_EXERCISE GOAL:_
Reproduce, exactly and in full, only the lines below from the one containing "green clock: 13 -> 11" through the one containing "purple headphones: 3 -> 0".

_DATA FOR THIS TASK:_
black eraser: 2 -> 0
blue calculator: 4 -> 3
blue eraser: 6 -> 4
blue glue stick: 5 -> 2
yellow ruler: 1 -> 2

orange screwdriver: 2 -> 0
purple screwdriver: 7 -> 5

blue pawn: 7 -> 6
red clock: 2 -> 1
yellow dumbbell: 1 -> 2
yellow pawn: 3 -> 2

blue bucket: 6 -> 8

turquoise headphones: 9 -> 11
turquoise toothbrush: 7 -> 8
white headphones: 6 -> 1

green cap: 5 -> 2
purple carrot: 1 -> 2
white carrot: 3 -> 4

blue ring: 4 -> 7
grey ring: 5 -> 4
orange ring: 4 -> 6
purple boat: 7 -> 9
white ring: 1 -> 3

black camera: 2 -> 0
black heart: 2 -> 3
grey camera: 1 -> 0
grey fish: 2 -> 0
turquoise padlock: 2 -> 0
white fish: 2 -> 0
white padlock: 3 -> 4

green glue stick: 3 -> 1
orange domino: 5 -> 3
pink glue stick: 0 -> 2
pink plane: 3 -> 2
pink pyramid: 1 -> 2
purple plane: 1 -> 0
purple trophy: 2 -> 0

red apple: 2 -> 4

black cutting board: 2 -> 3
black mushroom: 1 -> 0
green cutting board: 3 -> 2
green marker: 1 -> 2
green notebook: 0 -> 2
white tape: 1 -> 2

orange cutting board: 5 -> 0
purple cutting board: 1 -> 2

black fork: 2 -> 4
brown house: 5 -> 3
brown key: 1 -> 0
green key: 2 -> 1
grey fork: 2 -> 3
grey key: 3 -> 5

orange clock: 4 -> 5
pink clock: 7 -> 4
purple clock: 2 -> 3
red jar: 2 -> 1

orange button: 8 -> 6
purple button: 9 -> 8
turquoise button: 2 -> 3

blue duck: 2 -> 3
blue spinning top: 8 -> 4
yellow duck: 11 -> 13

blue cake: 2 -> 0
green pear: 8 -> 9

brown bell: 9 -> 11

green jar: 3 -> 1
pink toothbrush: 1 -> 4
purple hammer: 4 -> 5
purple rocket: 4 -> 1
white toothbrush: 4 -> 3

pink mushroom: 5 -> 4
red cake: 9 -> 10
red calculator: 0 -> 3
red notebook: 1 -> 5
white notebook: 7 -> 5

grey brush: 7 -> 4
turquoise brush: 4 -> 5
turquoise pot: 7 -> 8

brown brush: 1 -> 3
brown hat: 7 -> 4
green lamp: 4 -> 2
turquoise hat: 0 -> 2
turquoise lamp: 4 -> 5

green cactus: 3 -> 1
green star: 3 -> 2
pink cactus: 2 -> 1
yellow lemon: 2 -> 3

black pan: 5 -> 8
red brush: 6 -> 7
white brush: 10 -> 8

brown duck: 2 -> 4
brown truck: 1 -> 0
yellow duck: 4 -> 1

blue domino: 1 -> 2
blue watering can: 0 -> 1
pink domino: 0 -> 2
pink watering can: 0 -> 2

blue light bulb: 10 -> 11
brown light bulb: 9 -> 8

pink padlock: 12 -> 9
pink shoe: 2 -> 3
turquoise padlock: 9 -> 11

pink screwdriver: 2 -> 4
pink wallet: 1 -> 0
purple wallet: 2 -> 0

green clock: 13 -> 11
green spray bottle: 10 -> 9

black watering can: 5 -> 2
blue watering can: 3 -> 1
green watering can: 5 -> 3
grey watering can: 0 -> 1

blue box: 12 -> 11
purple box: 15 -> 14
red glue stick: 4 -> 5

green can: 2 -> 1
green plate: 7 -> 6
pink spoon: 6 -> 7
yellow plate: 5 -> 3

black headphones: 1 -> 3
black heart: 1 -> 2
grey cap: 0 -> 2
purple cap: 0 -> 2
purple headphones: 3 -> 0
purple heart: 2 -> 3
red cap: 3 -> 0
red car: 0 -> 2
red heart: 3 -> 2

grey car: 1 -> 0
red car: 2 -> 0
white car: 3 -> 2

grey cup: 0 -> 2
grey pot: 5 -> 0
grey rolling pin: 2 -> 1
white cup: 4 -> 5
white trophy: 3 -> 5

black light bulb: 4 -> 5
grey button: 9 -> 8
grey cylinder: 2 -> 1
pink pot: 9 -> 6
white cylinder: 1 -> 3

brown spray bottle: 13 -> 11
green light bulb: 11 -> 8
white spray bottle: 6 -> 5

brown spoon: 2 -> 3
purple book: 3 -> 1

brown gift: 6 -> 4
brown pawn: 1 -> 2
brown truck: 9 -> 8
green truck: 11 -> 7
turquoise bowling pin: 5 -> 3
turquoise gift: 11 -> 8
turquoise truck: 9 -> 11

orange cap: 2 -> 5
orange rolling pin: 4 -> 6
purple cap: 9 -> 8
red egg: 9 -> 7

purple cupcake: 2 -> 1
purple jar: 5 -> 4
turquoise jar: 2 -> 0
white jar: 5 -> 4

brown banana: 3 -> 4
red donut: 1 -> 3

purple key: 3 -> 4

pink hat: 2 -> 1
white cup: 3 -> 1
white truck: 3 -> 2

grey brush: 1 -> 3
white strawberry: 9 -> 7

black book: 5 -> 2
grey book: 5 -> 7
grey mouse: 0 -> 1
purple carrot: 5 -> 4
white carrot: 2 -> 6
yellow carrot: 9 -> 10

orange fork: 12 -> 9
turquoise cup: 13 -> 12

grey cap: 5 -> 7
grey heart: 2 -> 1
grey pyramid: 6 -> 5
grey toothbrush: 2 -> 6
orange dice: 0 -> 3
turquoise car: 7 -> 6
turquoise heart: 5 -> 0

_RESPONSE TO THE TASK:_
green clock: 13 -> 11
green spray bottle: 10 -> 9

black watering can: 5 -> 2
blue watering can: 3 -> 1
green watering can: 5 -> 3
grey watering can: 0 -> 1

blue box: 12 -> 11
purple box: 15 -> 14
red glue stick: 4 -> 5

green can: 2 -> 1
green plate: 7 -> 6
pink spoon: 6 -> 7
yellow plate: 5 -> 3

black headphones: 1 -> 3
black heart: 1 -> 2
grey cap: 0 -> 2
purple cap: 0 -> 2
purple headphones: 3 -> 0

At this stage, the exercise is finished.